EXERCISE REQUIREMENTS: Please take the lines from the one holding "camera: 150 degrees left, 0 degrees up" through the one holding "GreyCalculator (600 376)" in the data below and copy them exactly.

DATA RECORDS:

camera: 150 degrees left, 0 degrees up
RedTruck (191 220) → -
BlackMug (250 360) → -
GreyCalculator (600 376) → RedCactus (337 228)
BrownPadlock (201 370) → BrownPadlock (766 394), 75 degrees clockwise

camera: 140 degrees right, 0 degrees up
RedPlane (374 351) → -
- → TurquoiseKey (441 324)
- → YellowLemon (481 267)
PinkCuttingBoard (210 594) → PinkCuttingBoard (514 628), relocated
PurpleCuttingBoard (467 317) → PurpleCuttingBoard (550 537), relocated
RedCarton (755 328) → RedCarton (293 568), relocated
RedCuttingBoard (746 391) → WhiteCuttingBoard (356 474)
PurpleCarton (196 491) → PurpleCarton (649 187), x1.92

...

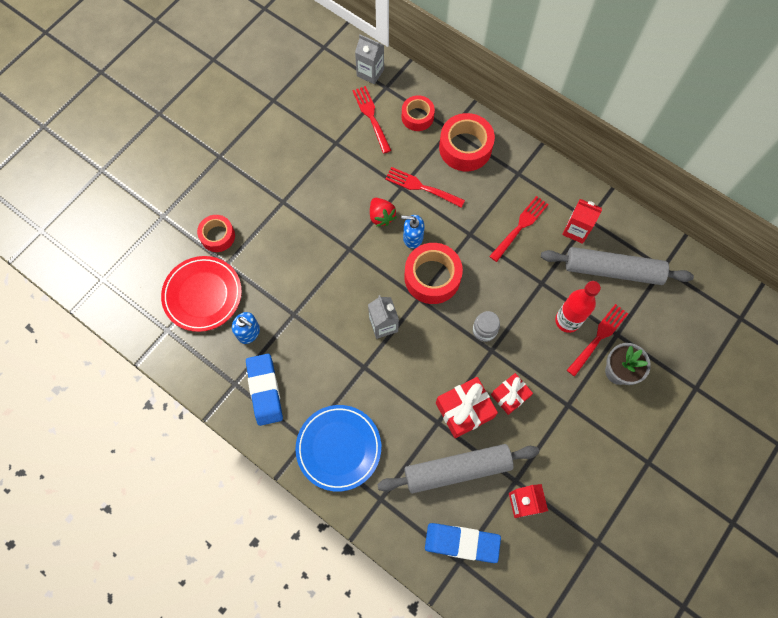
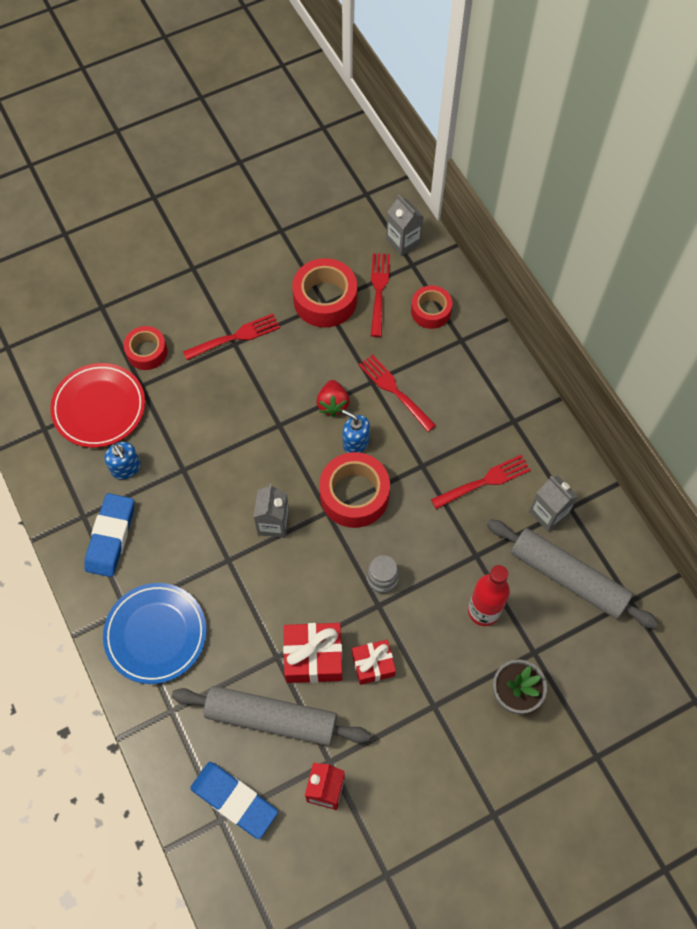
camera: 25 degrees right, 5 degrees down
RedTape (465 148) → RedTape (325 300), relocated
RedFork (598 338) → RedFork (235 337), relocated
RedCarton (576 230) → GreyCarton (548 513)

---

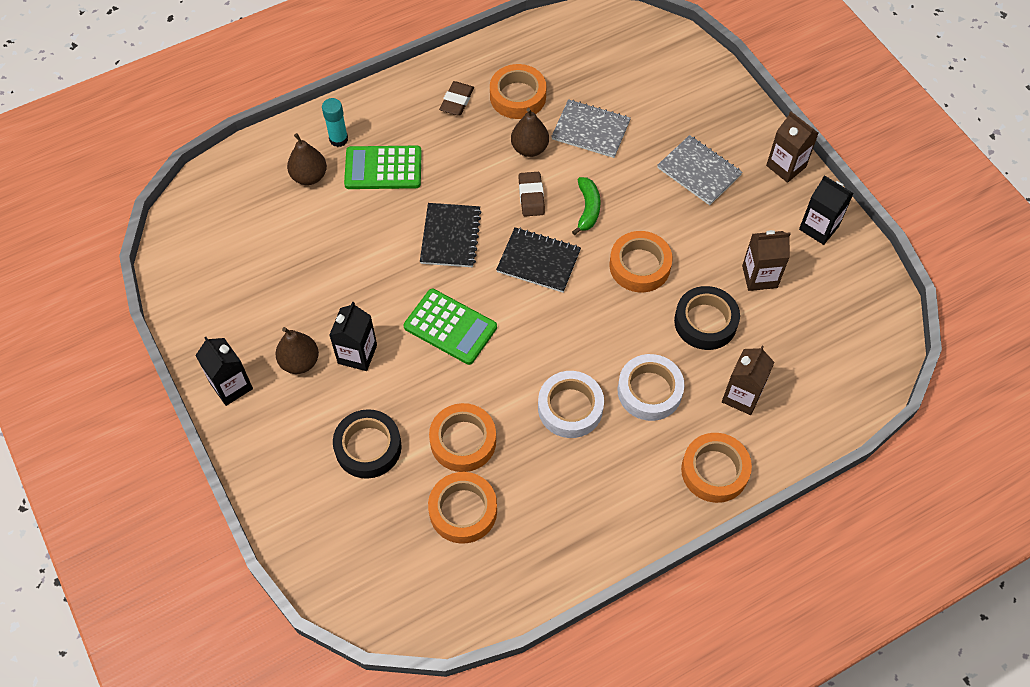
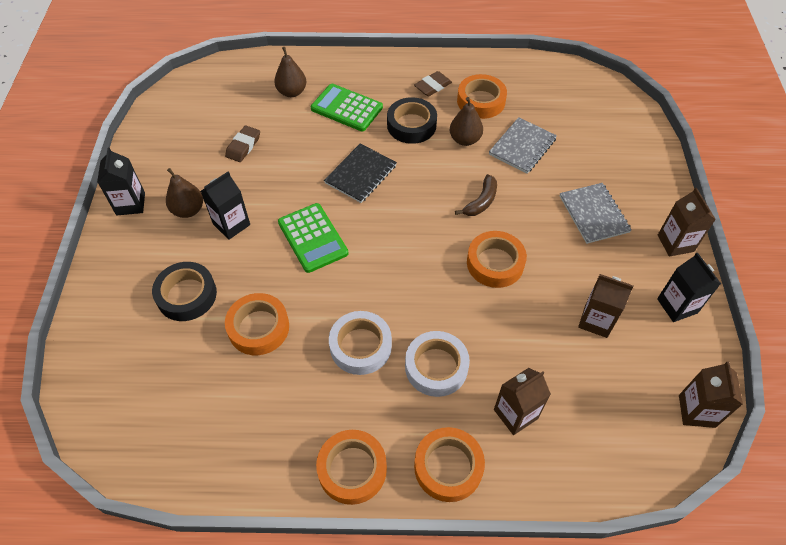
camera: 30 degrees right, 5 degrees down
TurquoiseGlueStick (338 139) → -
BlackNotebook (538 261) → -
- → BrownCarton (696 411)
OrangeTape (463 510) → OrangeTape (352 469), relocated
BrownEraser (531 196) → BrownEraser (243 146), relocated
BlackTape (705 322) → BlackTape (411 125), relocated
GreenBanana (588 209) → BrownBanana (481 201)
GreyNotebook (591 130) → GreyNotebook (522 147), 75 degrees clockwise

RESPONSE FOR THIS EXERCISE:
camera: 150 degrees left, 0 degrees up
RedTruck (191 220) → -
BlackMug (250 360) → -
GreyCalculator (600 376) → RedCactus (337 228)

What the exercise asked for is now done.